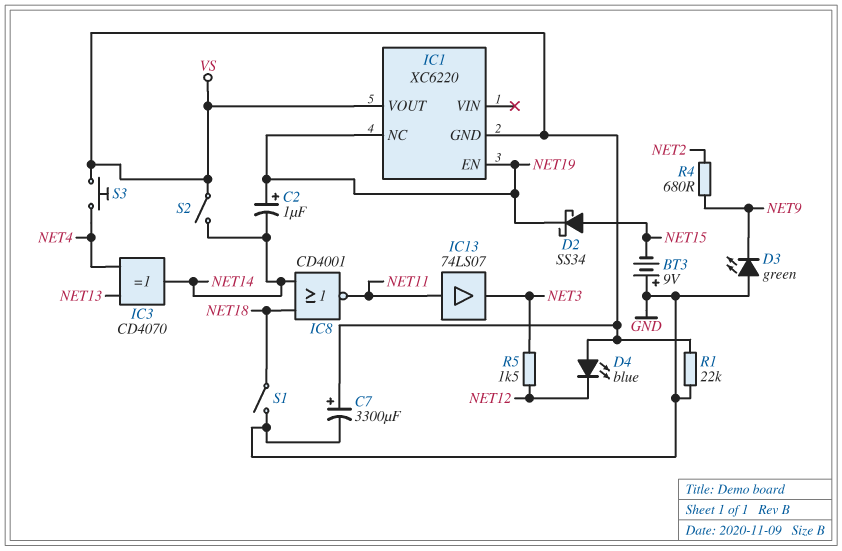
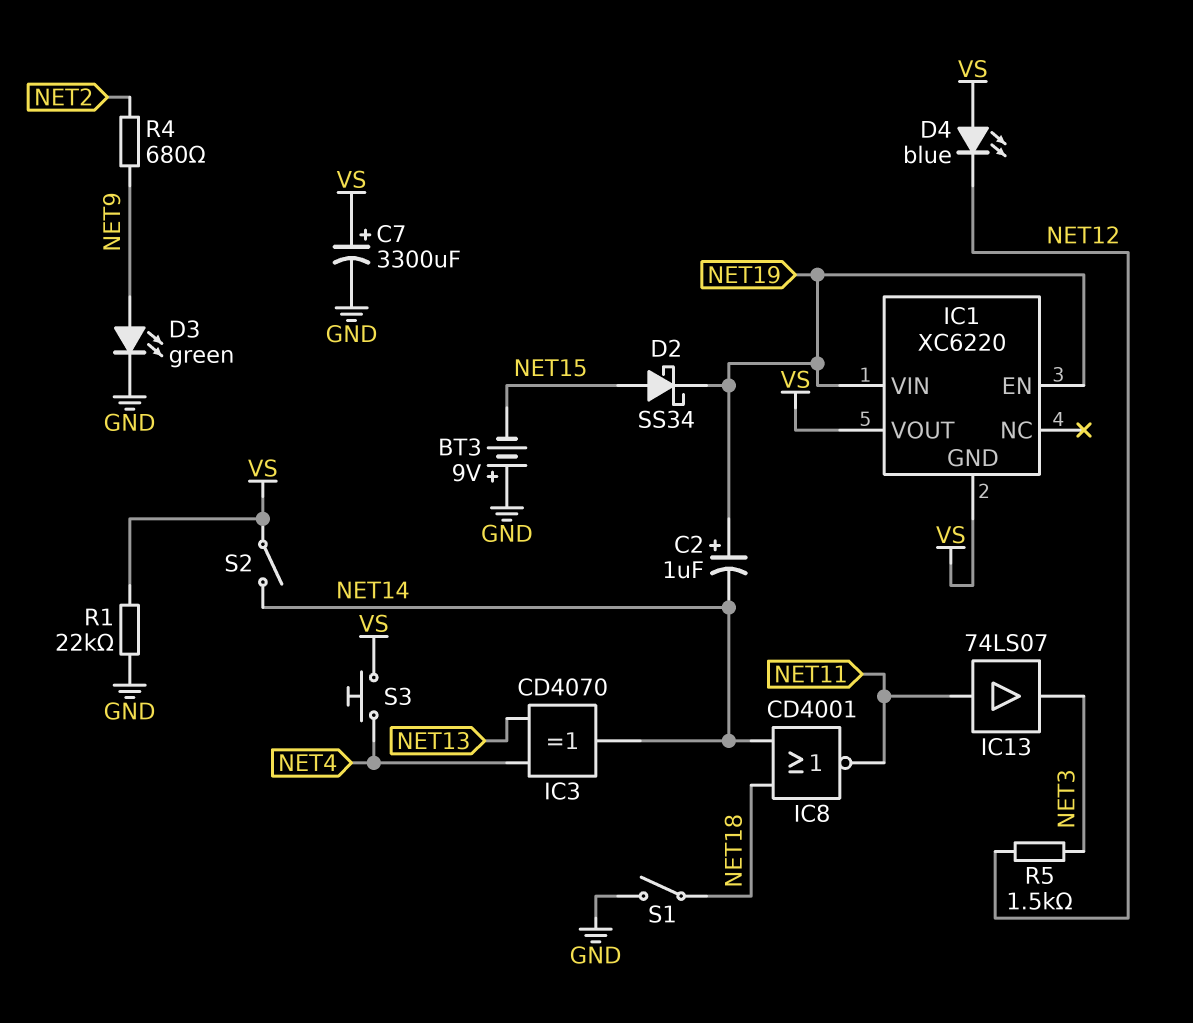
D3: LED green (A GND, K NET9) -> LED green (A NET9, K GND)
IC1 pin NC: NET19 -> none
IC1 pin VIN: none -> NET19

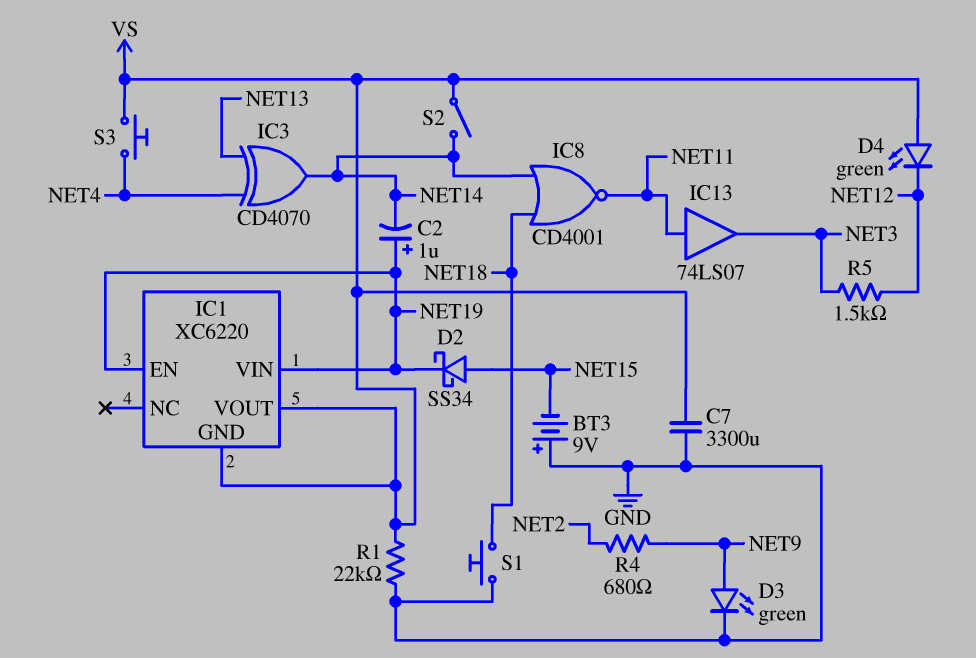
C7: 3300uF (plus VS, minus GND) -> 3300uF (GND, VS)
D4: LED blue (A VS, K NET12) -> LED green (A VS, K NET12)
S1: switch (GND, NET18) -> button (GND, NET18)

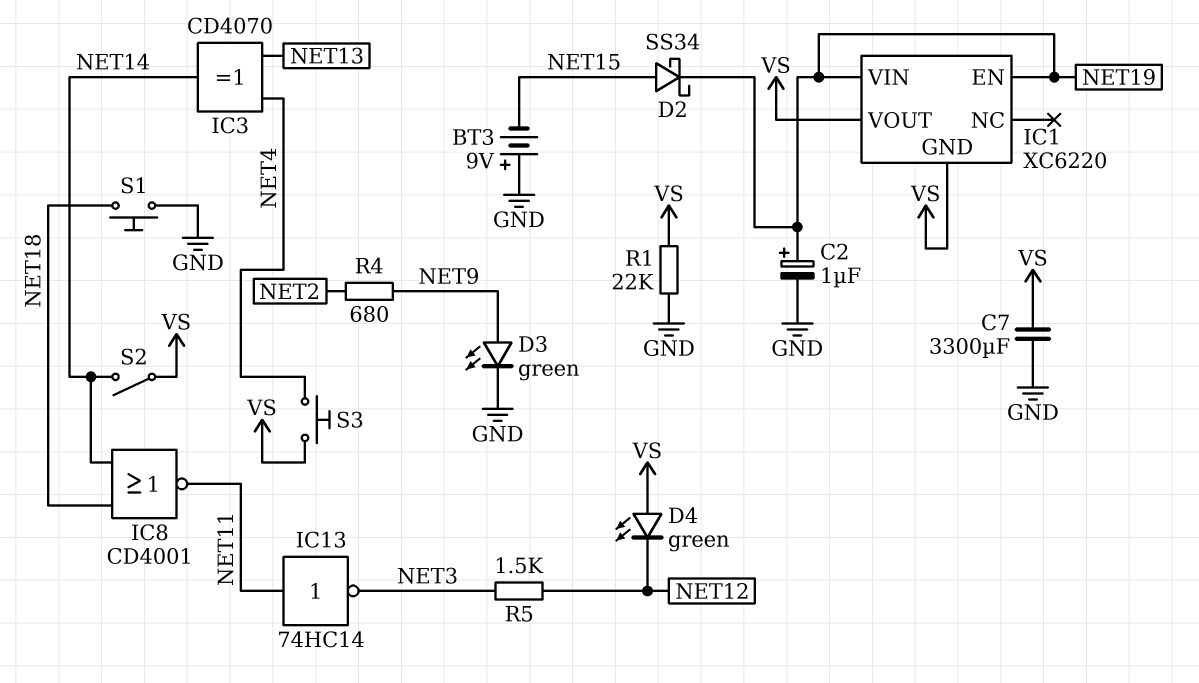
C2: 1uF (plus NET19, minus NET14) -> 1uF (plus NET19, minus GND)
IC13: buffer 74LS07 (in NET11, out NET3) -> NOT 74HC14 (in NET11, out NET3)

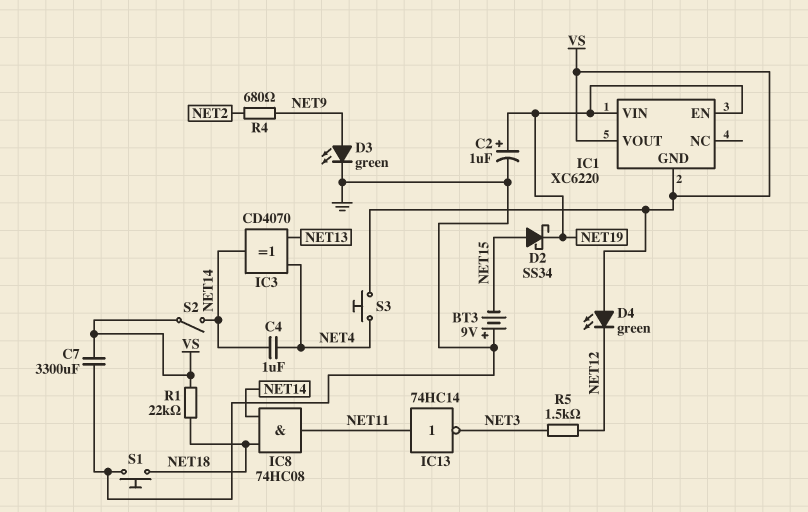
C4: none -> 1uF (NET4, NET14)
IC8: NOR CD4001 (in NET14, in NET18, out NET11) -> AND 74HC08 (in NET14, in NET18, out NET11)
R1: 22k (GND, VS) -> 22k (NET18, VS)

■ TASK OBJECTIVE: Scan the records for the string "plus" and show every line that contains it.

■ RESULT OF THIS EXERCISE:
C7: 3300uF (plus VS, minus GND) -> 3300uF (GND, VS)
C2: 1uF (plus NET19, minus NET14) -> 1uF (plus NET19, minus GND)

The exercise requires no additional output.